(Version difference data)

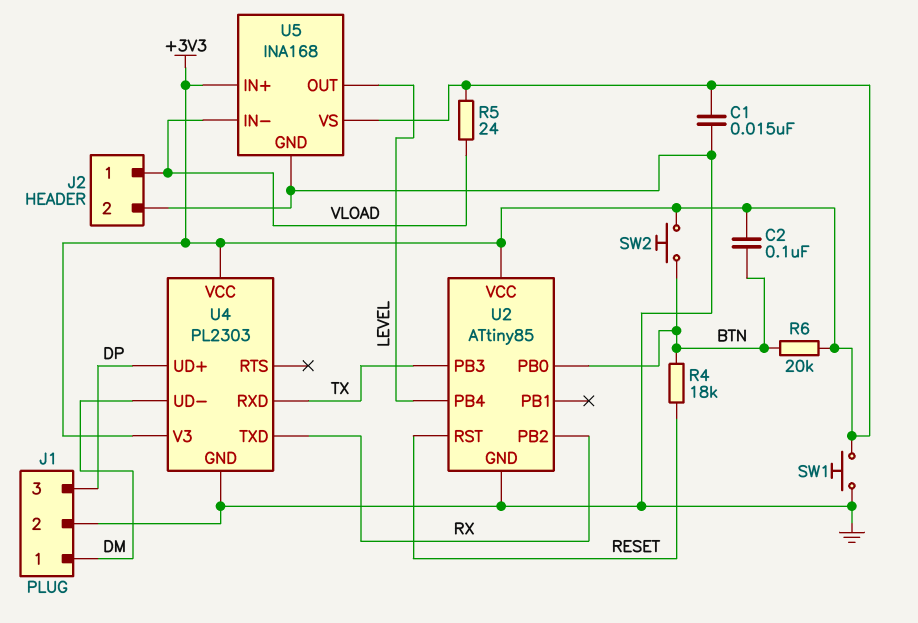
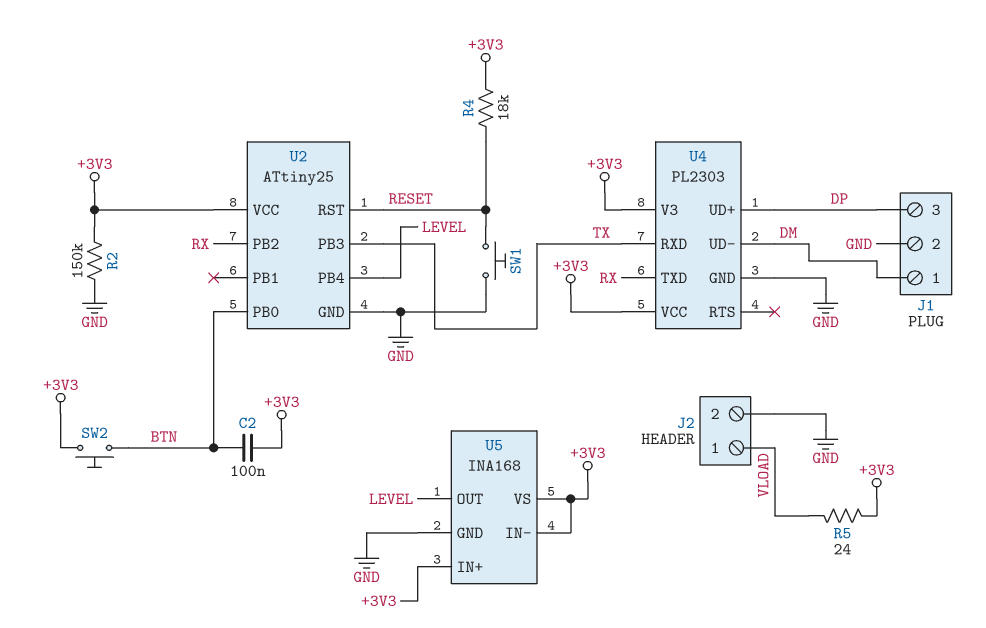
C1: 15nF (+3V3, GND) -> none
R2: none -> 150k (+3V3, GND)
R4: 18k (BTN, RESET) -> 18k (+3V3, RESET)
R6: 20k (+3V3, BTN) -> none
SW1: button (+3V3, GND) -> button (GND, RESET)
U2: ATtiny85 -> ATtiny25
U5 pin IN-: VLOAD -> +3V3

● WHAT YOU ARE ASKED TO DO: Omitting all images, retype each line of the records precisely.

● RESPONSE AREA:
C1: 15nF (+3V3, GND) -> none
R2: none -> 150k (+3V3, GND)
R4: 18k (BTN, RESET) -> 18k (+3V3, RESET)
R6: 20k (+3V3, BTN) -> none
SW1: button (+3V3, GND) -> button (GND, RESET)
U2: ATtiny85 -> ATtiny25
U5 pin IN-: VLOAD -> +3V3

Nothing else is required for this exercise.